Quote the records that follow in full, leaving the pictures out.

**MATERIAL FOR THIS EXERCISE**
-*-

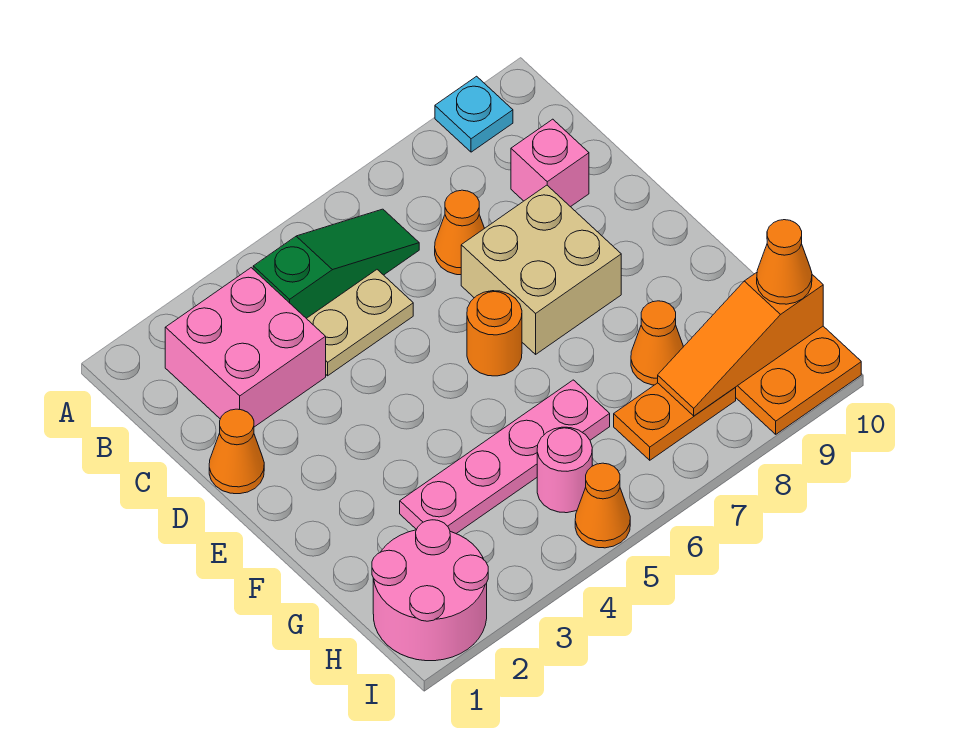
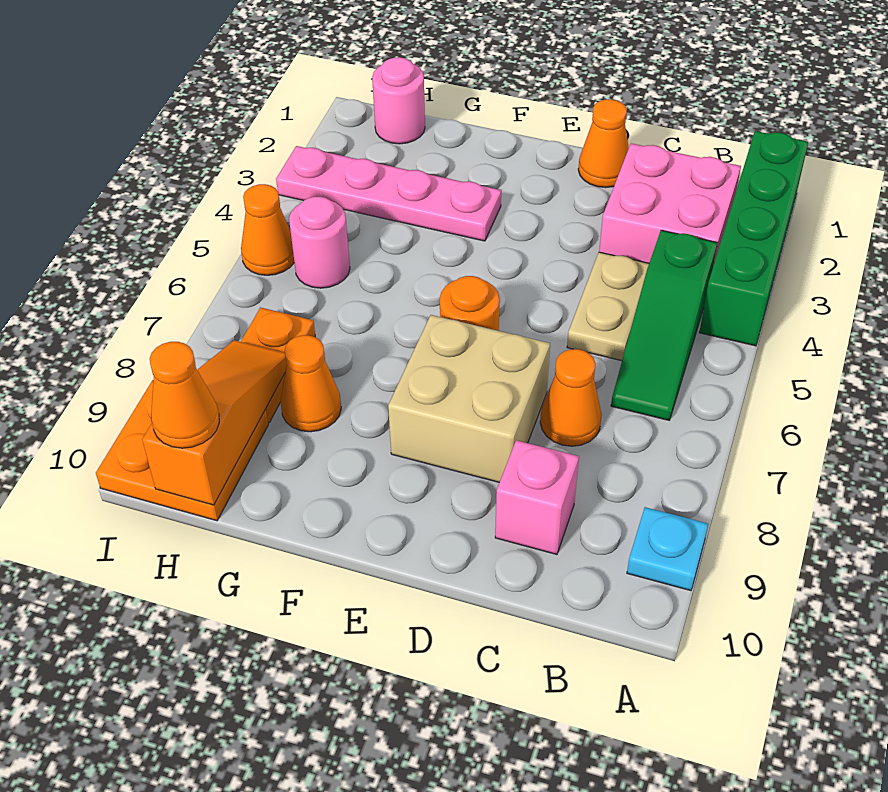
none -> green brick A1:A4 level 1
pink plate G3:G6 level 1 -> pink plate F3:I3 level 1
pink round brick H1:I2 level 1 -> pink round brick H1 level 1

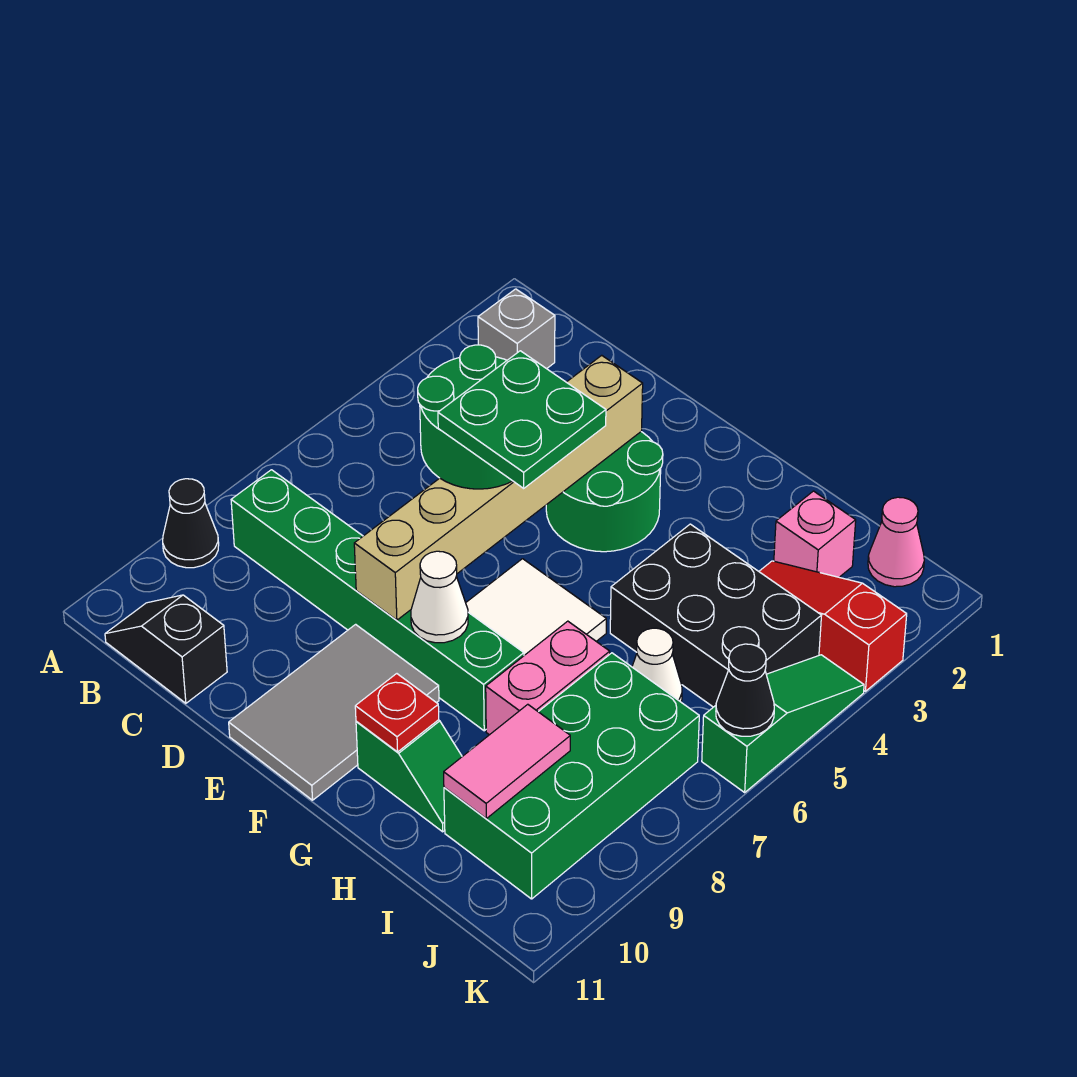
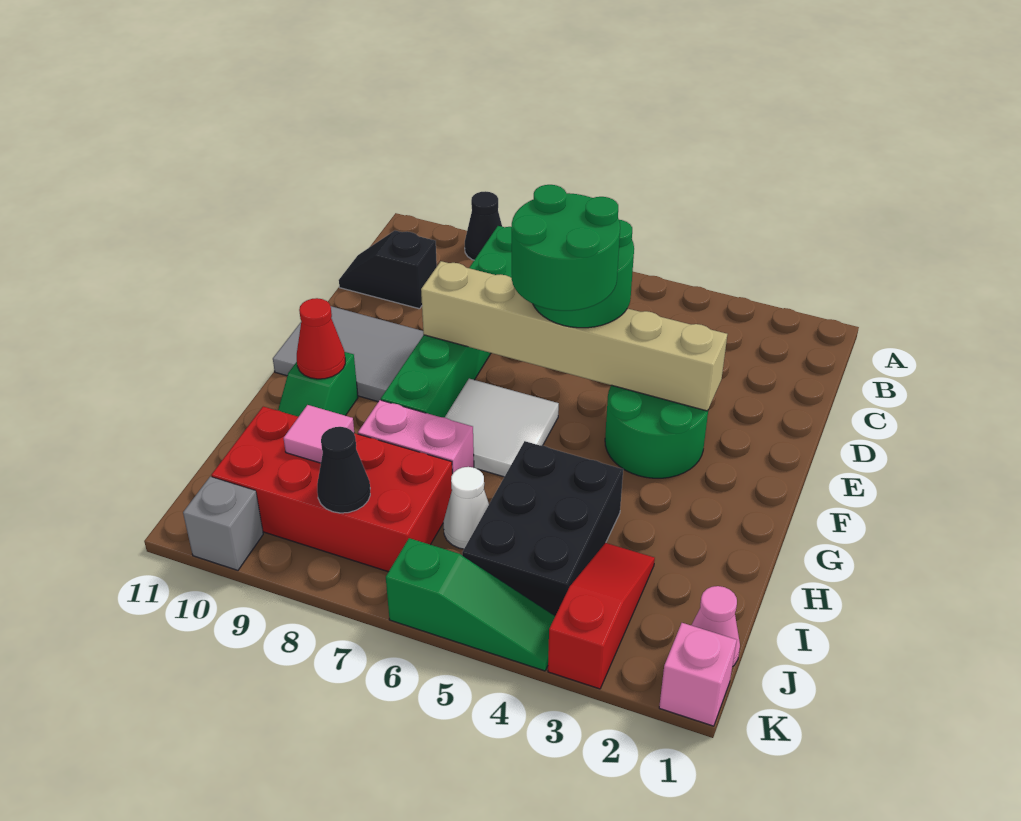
grey brick B2 level 1 -> grey brick K10 level 1
black slope B11:C11 level 1 top C -> black slope C10:C11 level 1 top 10
green plate E5:F6 level 4 -> green round brick E5:F6 level 4
white cone F8 level 2 -> none
red plate G10 level 2 -> red cone G10 level 2
pink brick I2 level 1 -> pink brick K1 level 1
green brick I7:J10 level 1 -> red brick I7:J10 level 1
pink tile I9:I10 level 2 -> pink tile I9 level 2
black cone K6 level 2 -> black cone J8 level 2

-*-

**EXERCISE SOLUTION**
none -> green brick A1:A4 level 1
pink plate G3:G6 level 1 -> pink plate F3:I3 level 1
pink round brick H1:I2 level 1 -> pink round brick H1 level 1

grey brick B2 level 1 -> grey brick K10 level 1
black slope B11:C11 level 1 top C -> black slope C10:C11 level 1 top 10
green plate E5:F6 level 4 -> green round brick E5:F6 level 4
white cone F8 level 2 -> none
red plate G10 level 2 -> red cone G10 level 2
pink brick I2 level 1 -> pink brick K1 level 1
green brick I7:J10 level 1 -> red brick I7:J10 level 1
pink tile I9:I10 level 2 -> pink tile I9 level 2
black cone K6 level 2 -> black cone J8 level 2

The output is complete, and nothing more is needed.